| Exercise |
The response must be the exact lines from the line holding "R4: 1.2k (GND, N20) -> 10k (GND, N20)" through the end of the entries, with no pictures and nothing else.

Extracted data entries
▶

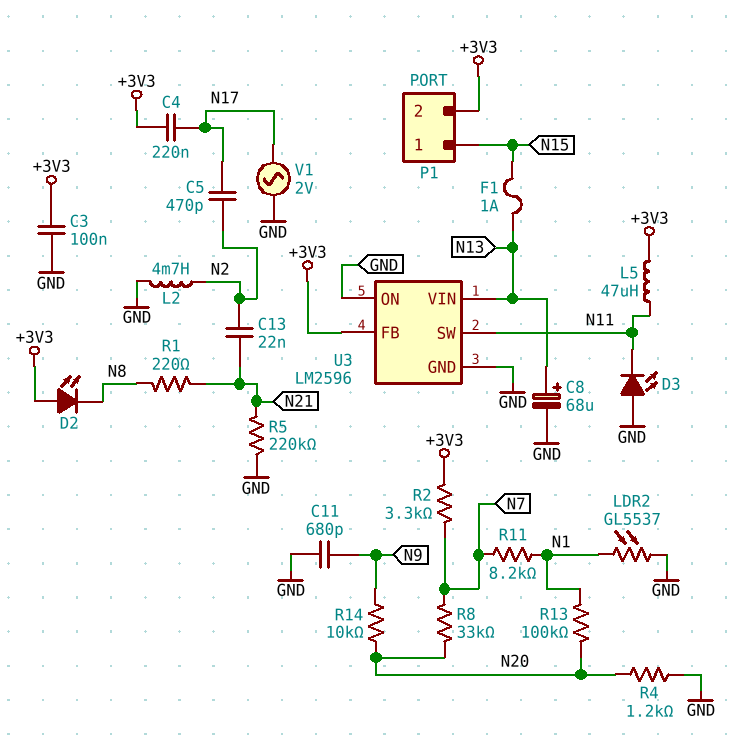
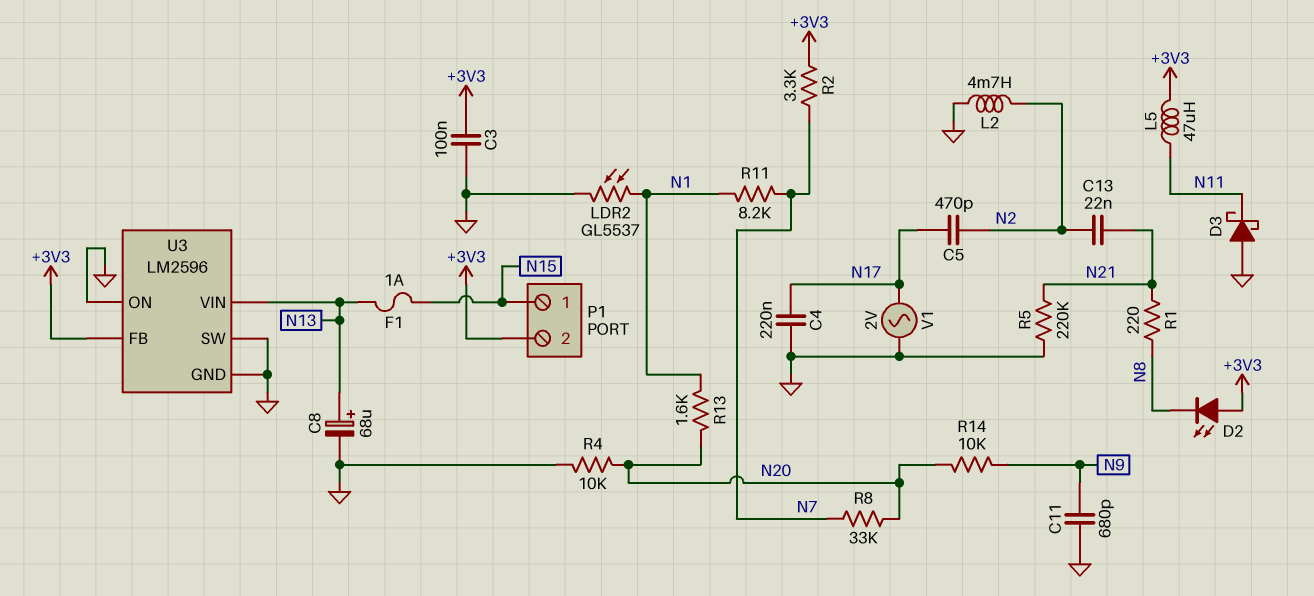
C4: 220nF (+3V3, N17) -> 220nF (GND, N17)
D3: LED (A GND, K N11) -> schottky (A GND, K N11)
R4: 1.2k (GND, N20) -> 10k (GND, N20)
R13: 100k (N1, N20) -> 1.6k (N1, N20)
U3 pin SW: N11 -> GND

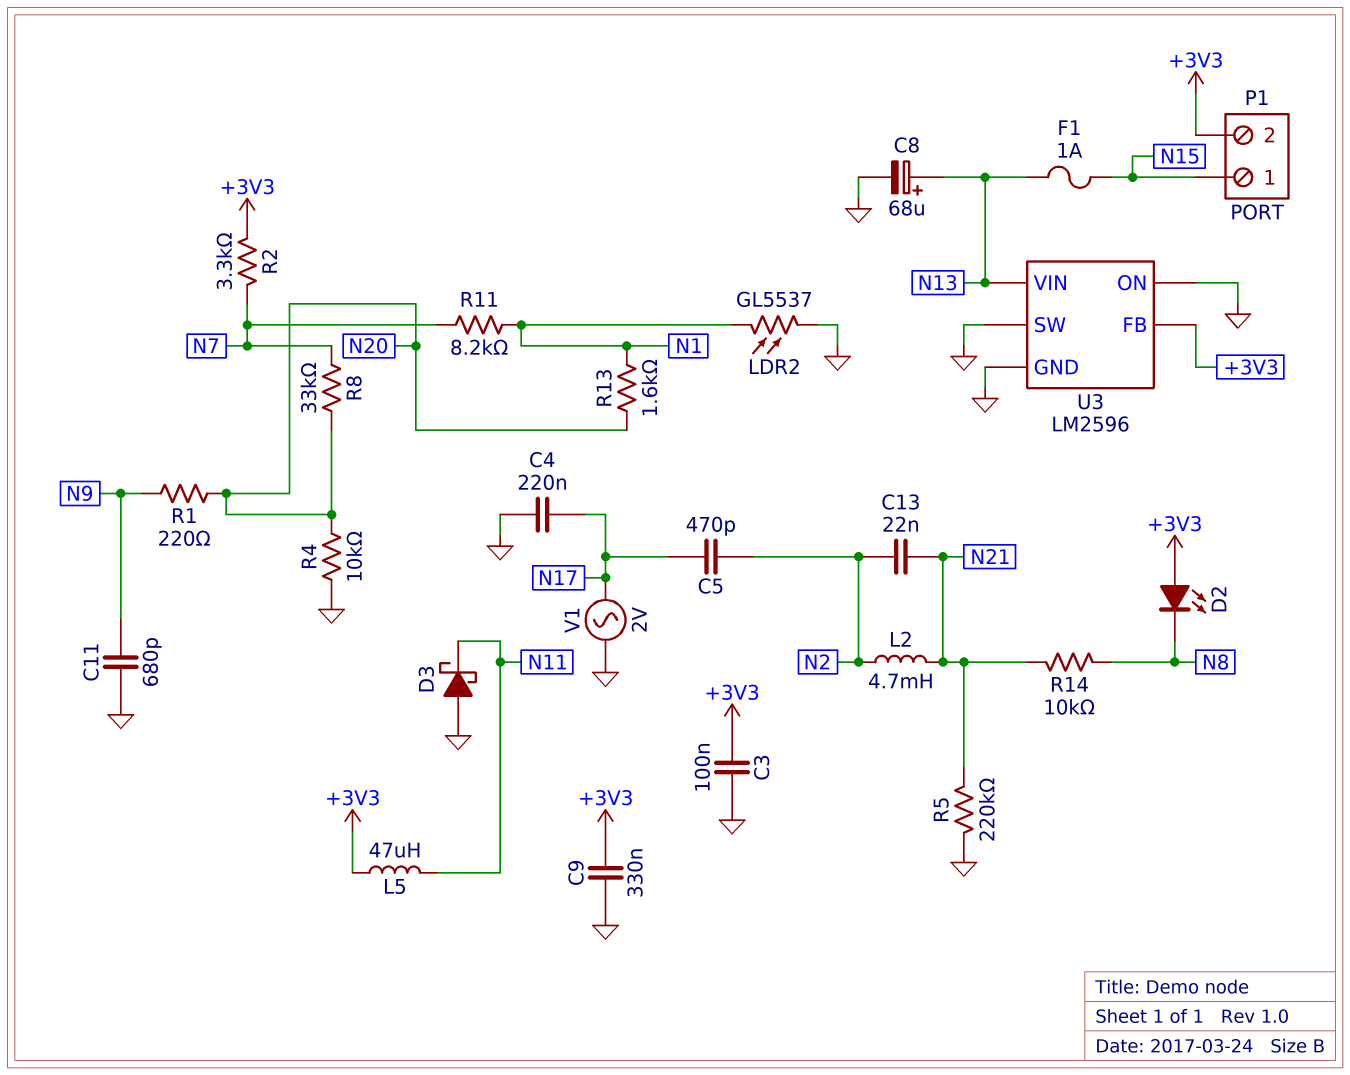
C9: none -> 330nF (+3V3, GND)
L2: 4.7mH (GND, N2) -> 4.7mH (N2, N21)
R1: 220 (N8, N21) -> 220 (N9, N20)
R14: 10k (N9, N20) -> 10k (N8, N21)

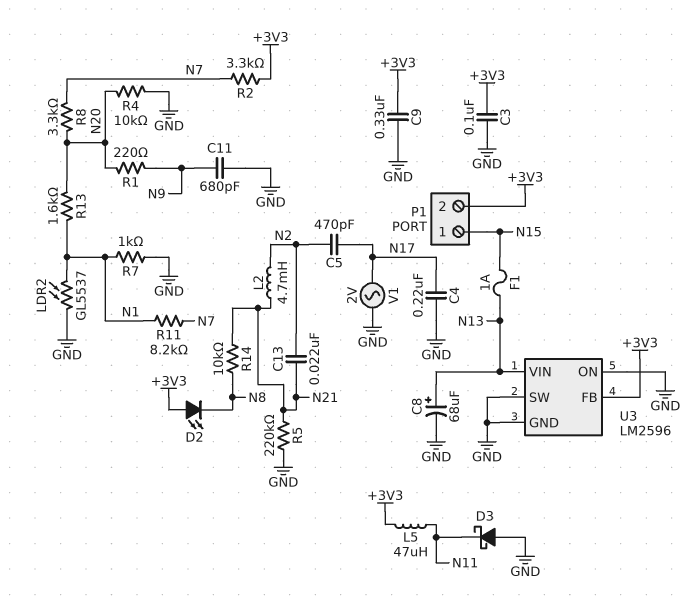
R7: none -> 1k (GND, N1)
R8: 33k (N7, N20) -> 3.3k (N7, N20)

◀

| Solution |
R4: 1.2k (GND, N20) -> 10k (GND, N20)
R13: 100k (N1, N20) -> 1.6k (N1, N20)
U3 pin SW: N11 -> GND

C9: none -> 330nF (+3V3, GND)
L2: 4.7mH (GND, N2) -> 4.7mH (N2, N21)
R1: 220 (N8, N21) -> 220 (N9, N20)
R14: 10k (N9, N20) -> 10k (N8, N21)

R7: none -> 1k (GND, N1)
R8: 33k (N7, N20) -> 3.3k (N7, N20)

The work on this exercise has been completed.